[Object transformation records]
•••
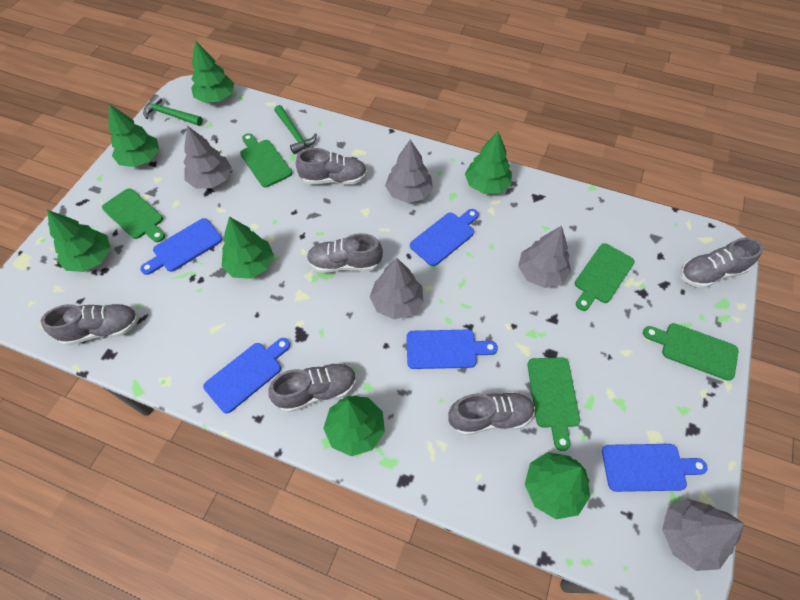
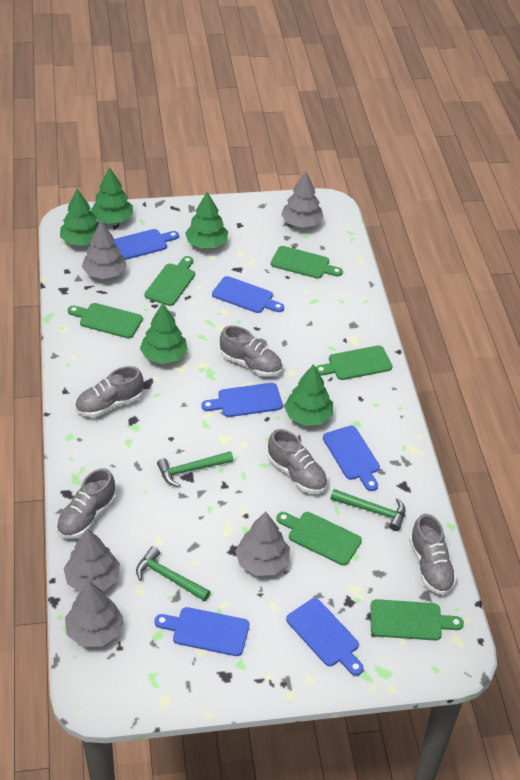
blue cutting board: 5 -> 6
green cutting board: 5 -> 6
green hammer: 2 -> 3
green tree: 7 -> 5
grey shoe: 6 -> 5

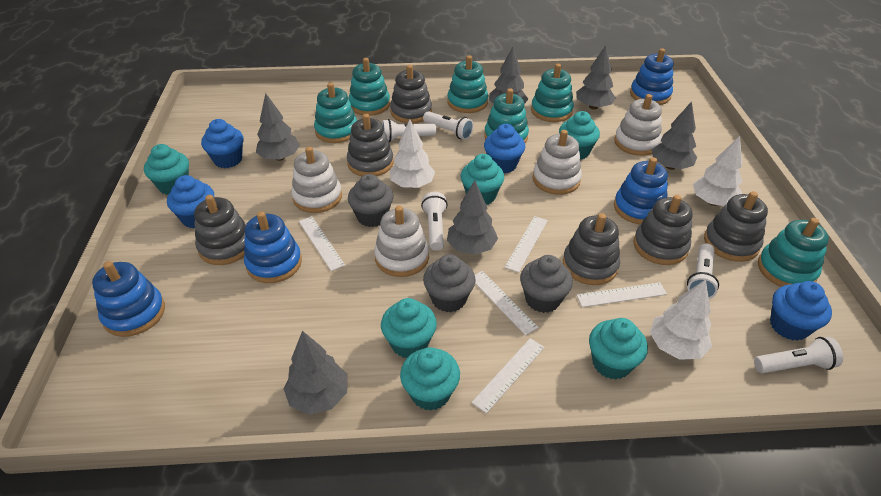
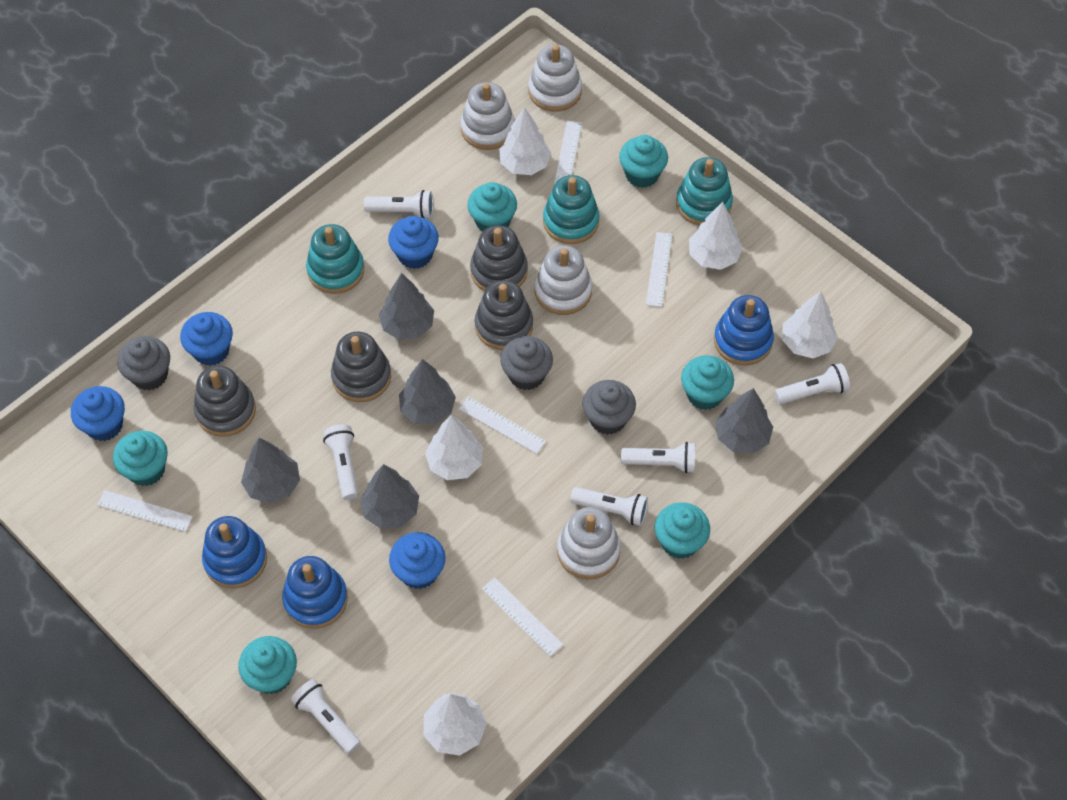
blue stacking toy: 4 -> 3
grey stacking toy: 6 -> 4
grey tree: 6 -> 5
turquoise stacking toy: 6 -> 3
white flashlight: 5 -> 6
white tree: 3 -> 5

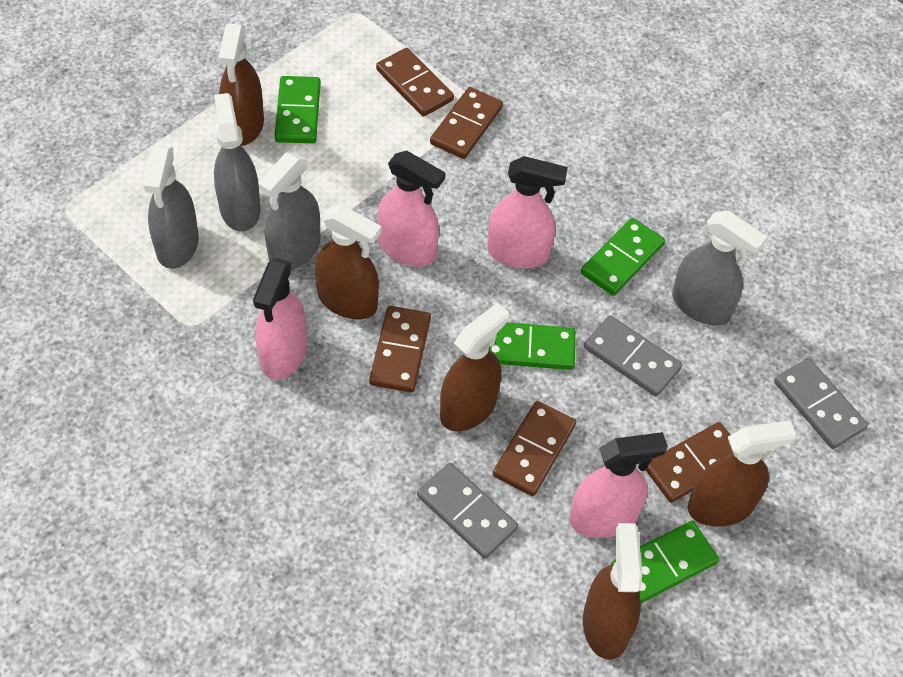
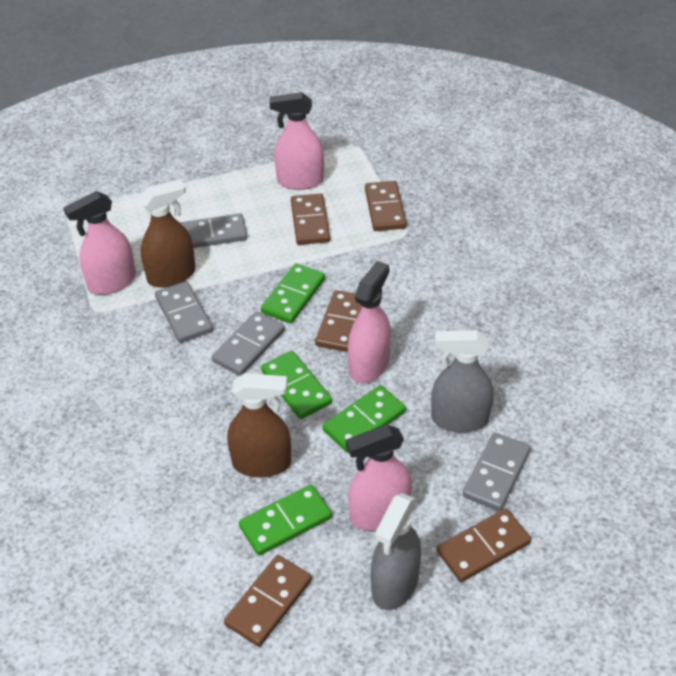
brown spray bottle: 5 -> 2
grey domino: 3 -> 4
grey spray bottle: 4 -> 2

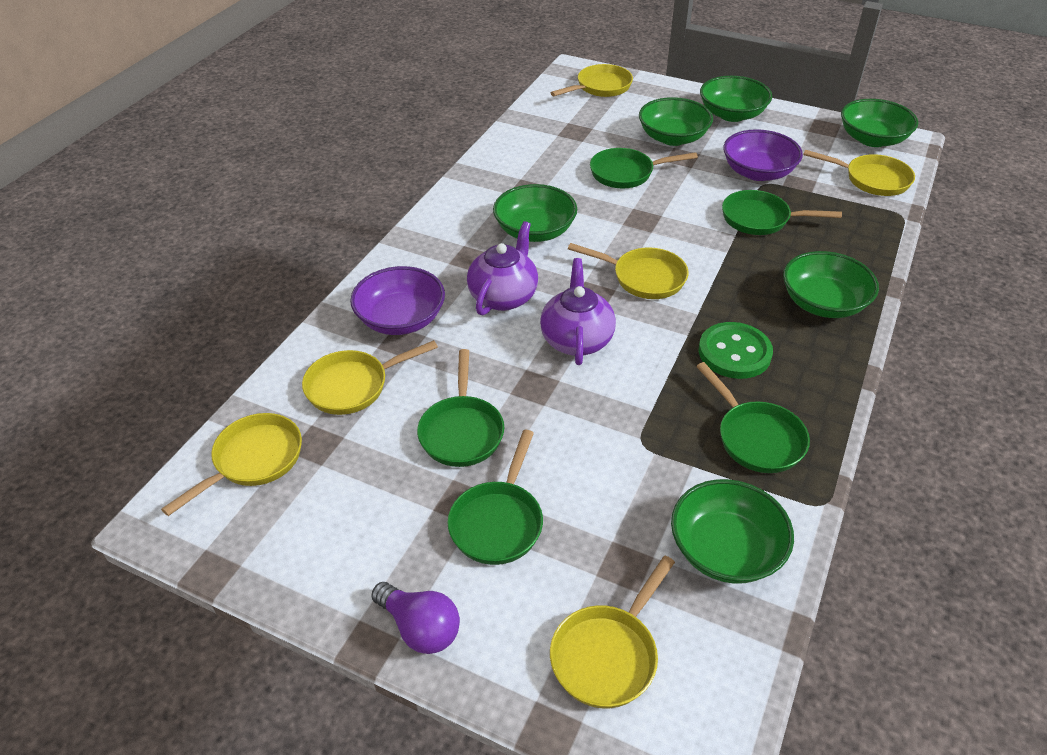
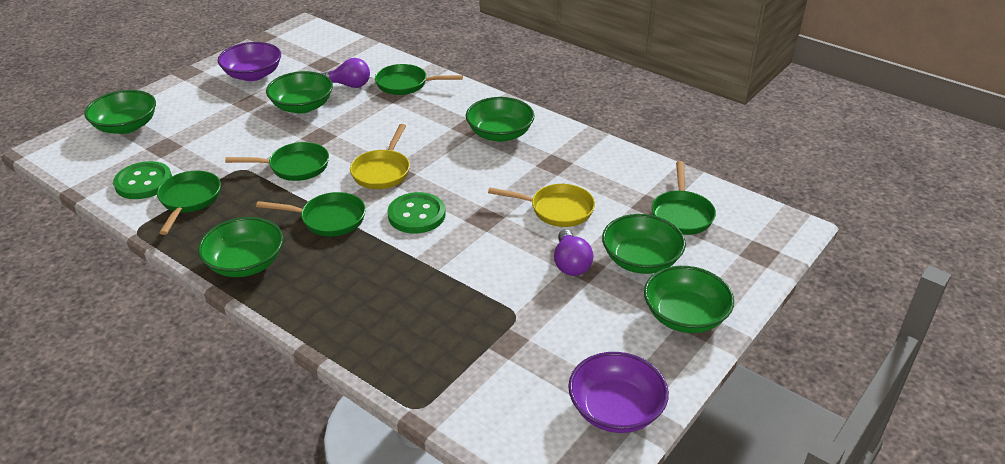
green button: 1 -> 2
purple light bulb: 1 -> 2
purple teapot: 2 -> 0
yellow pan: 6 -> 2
•••
**WORK REQUEST:** Write out every line of the entries above exactly, and omit their pictures.

**YOUR RESPONSE:**
blue cutting board: 5 -> 6
green cutting board: 5 -> 6
green hammer: 2 -> 3
green tree: 7 -> 5
grey shoe: 6 -> 5

blue stacking toy: 4 -> 3
grey stacking toy: 6 -> 4
grey tree: 6 -> 5
turquoise stacking toy: 6 -> 3
white flashlight: 5 -> 6
white tree: 3 -> 5

brown spray bottle: 5 -> 2
grey domino: 3 -> 4
grey spray bottle: 4 -> 2

green button: 1 -> 2
purple light bulb: 1 -> 2
purple teapot: 2 -> 0
yellow pan: 6 -> 2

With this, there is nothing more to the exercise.